[Opening Supplied information section]

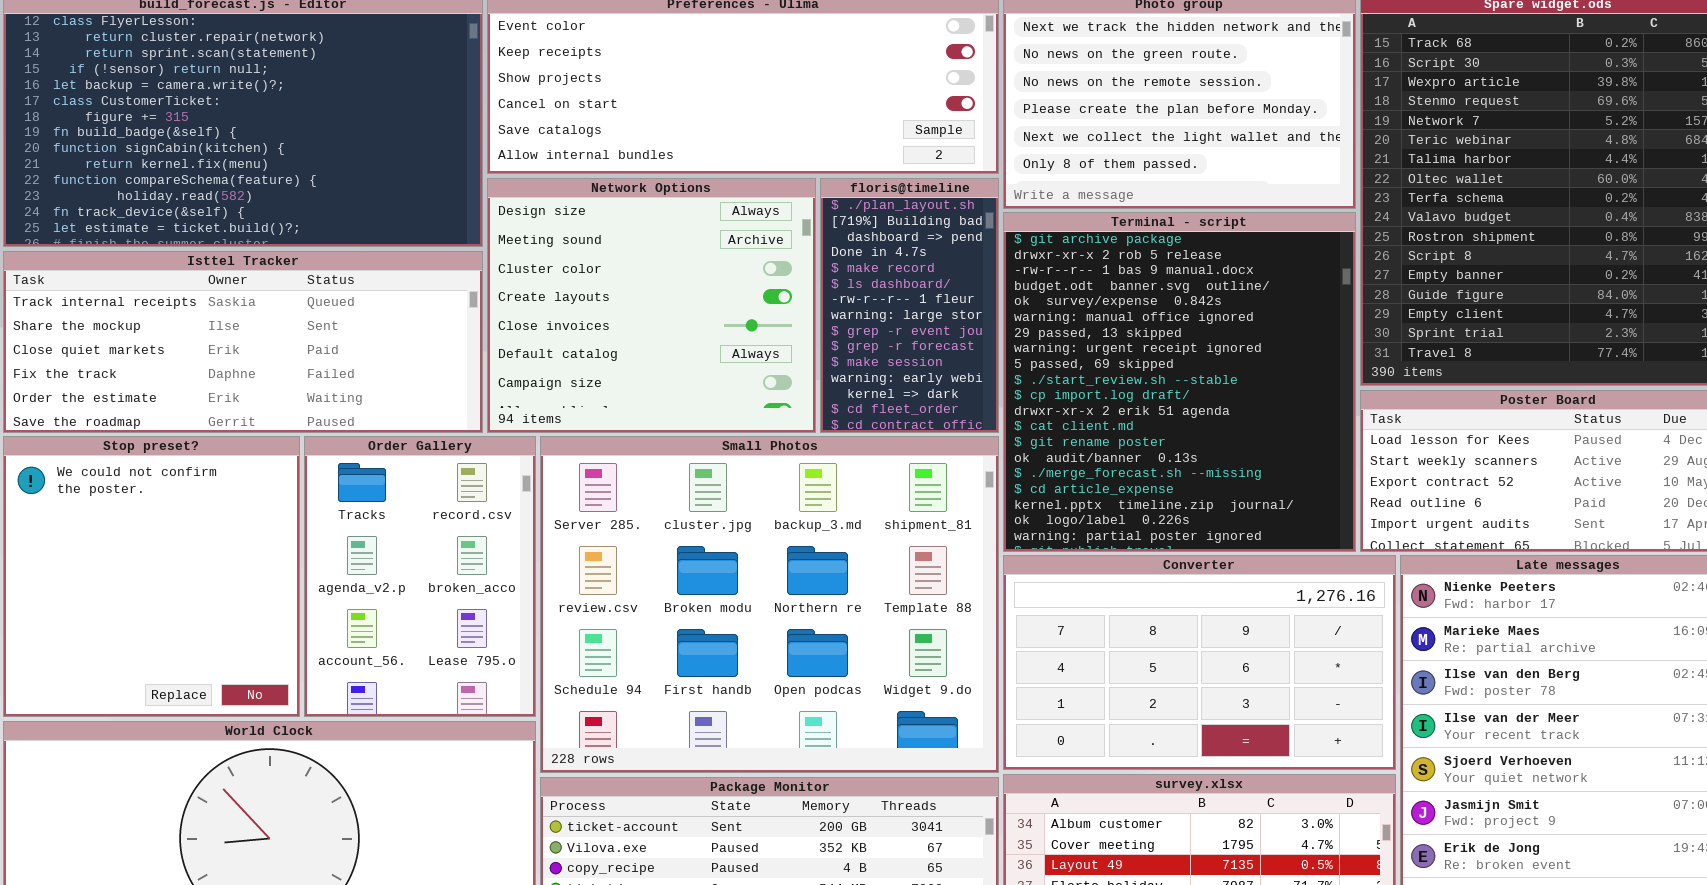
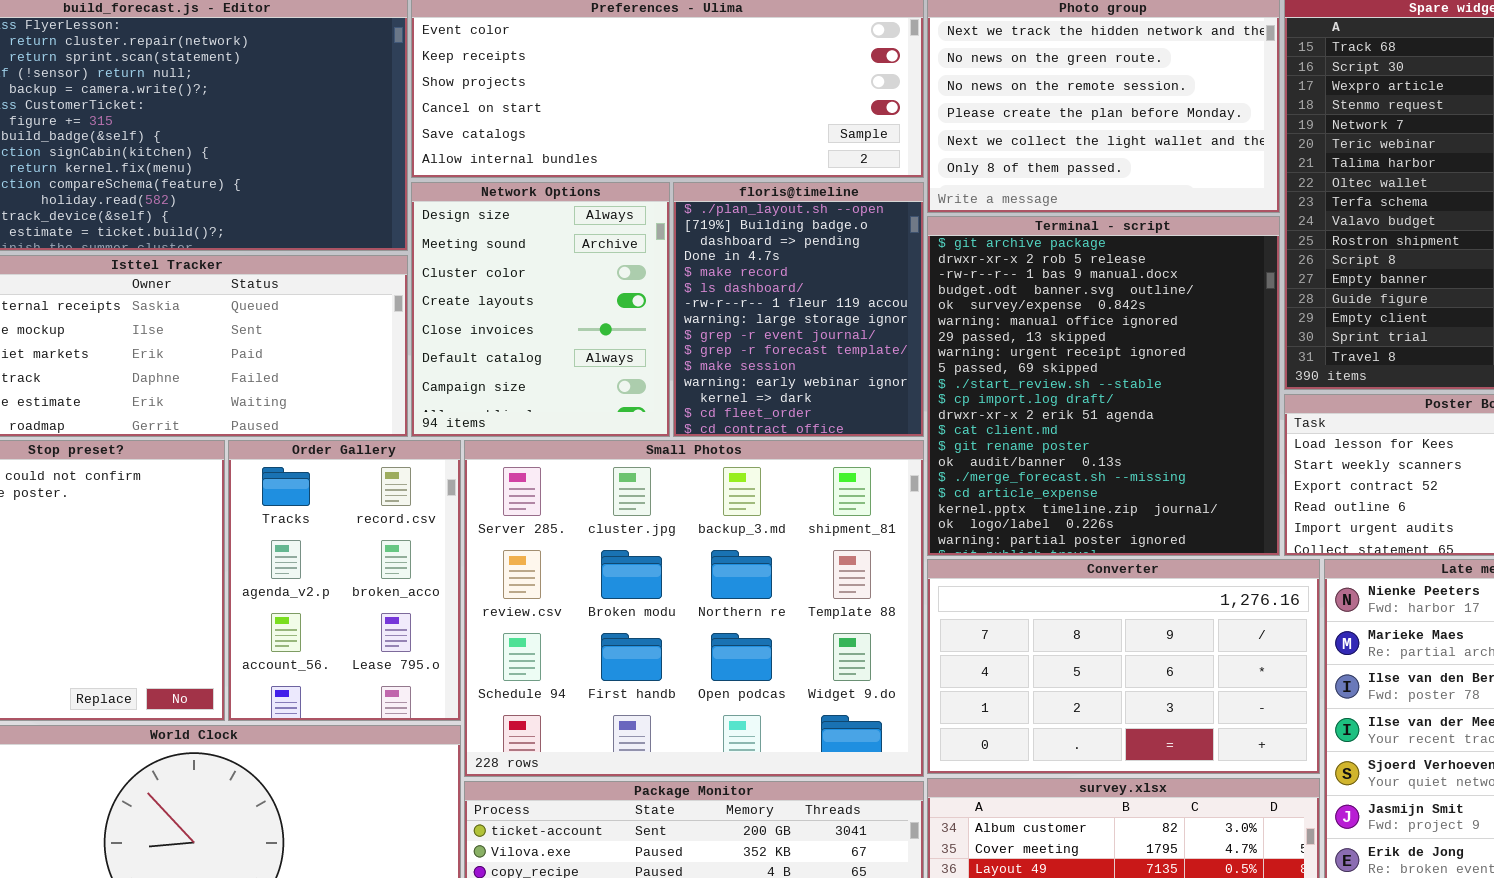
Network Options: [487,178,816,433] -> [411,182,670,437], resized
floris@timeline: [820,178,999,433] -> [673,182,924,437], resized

[Closing Supplied information section]
[Opening Supplied information section]

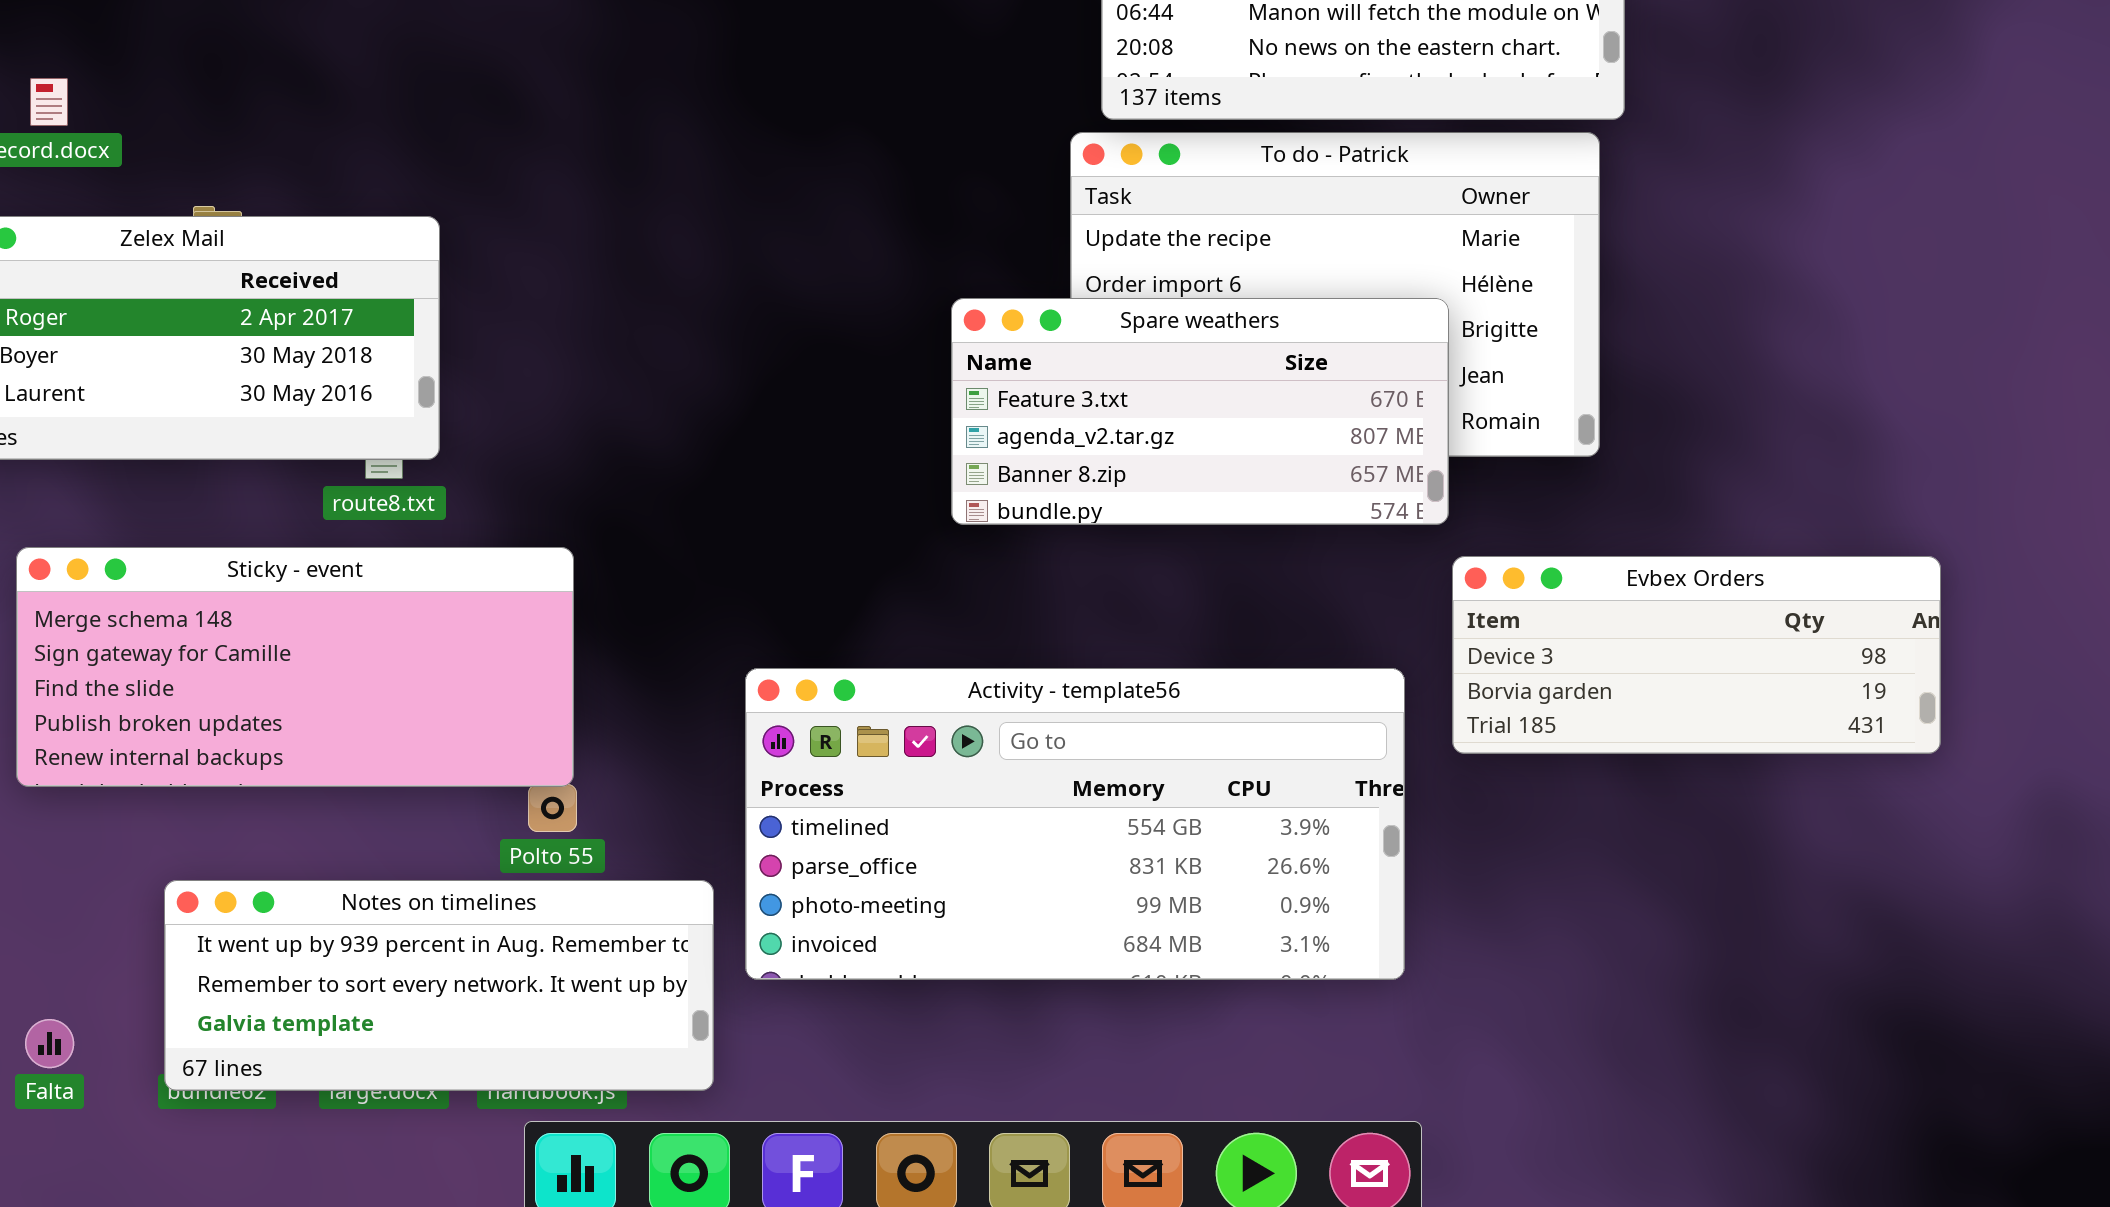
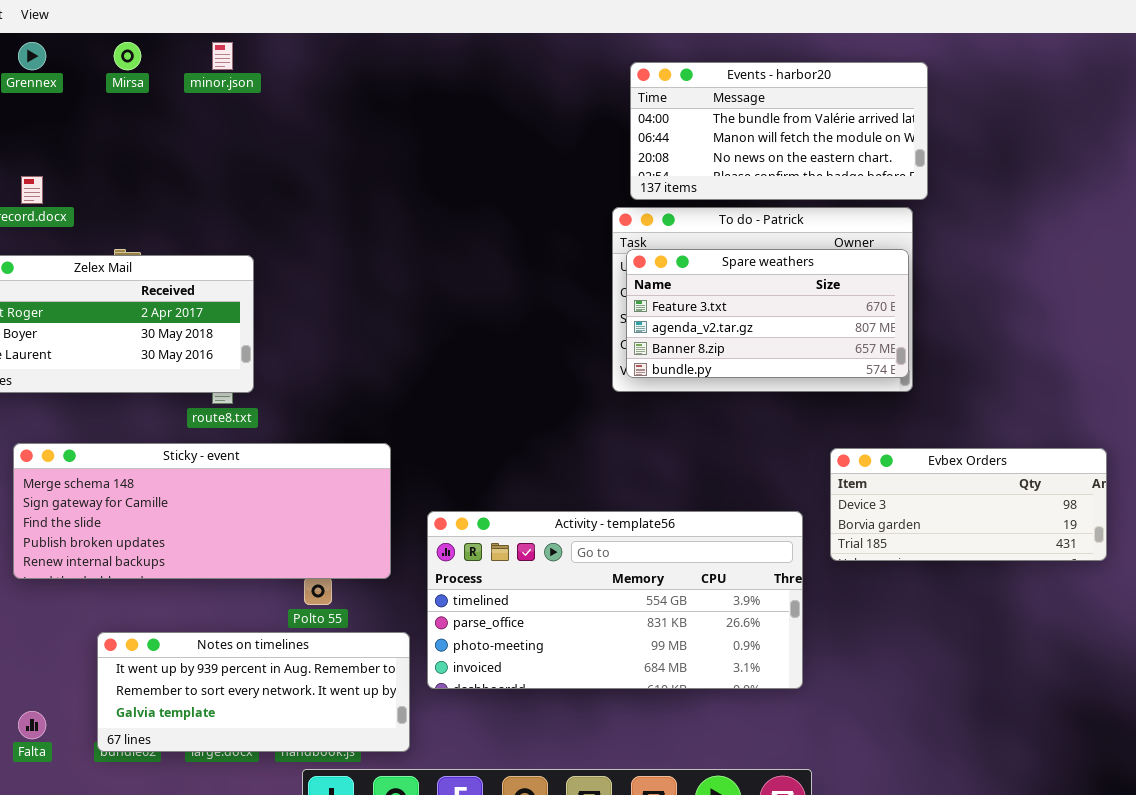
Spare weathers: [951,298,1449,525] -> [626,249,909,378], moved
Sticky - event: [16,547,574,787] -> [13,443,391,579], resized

[Closing Supplied information section]
[Opening Supplied information section]

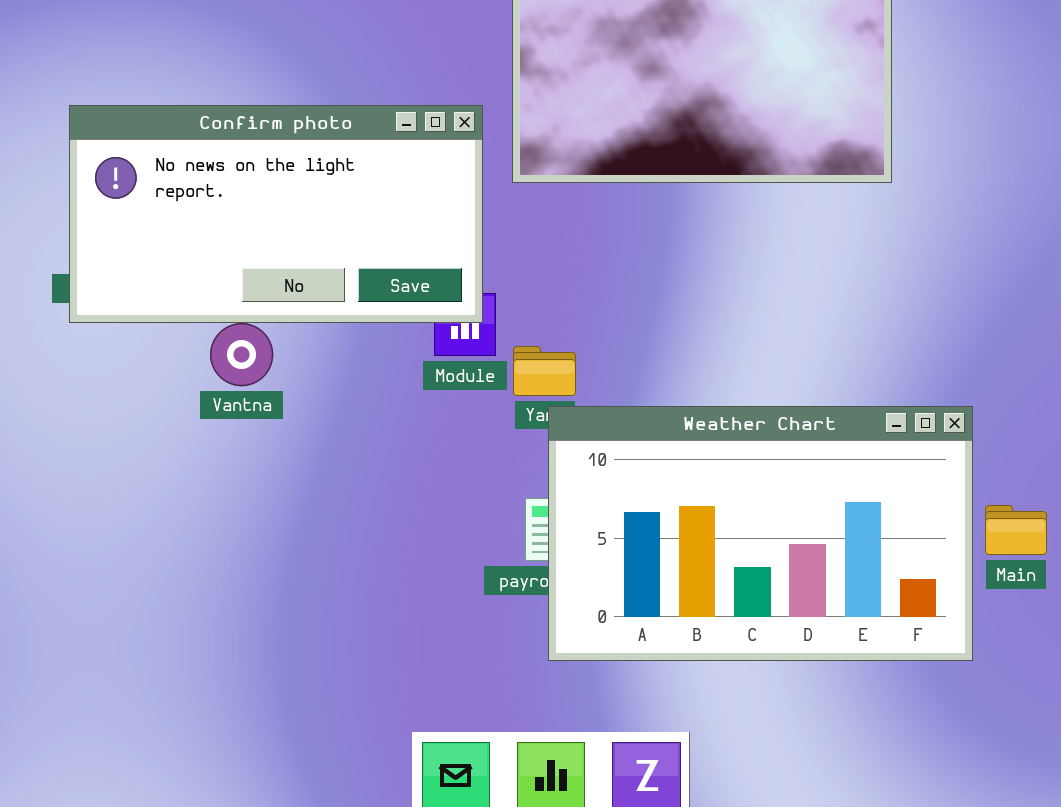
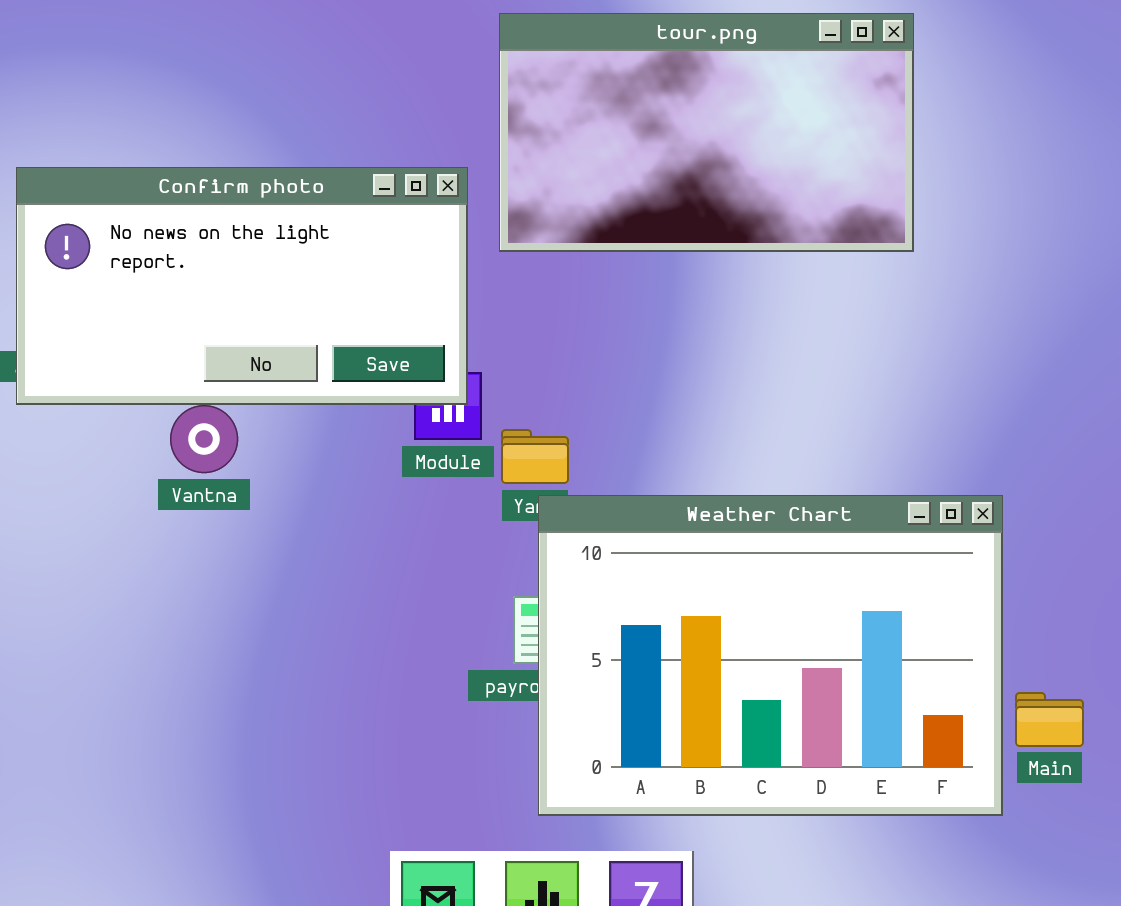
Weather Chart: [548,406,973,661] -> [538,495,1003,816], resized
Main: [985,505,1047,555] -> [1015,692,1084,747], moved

[Closing Supplied information section]

▶ _About this exercise_:
From the listing above, repeat exactly the lines starting at the line that includes "Network Options: [487,178,816,433]" and ending at the line that includes "floris@timeline: [820,178,999,433] ->", with nothing outside that span.

▶ _Result of this exercise_:
Network Options: [487,178,816,433] -> [411,182,670,437], resized
floris@timeline: [820,178,999,433] -> [673,182,924,437], resized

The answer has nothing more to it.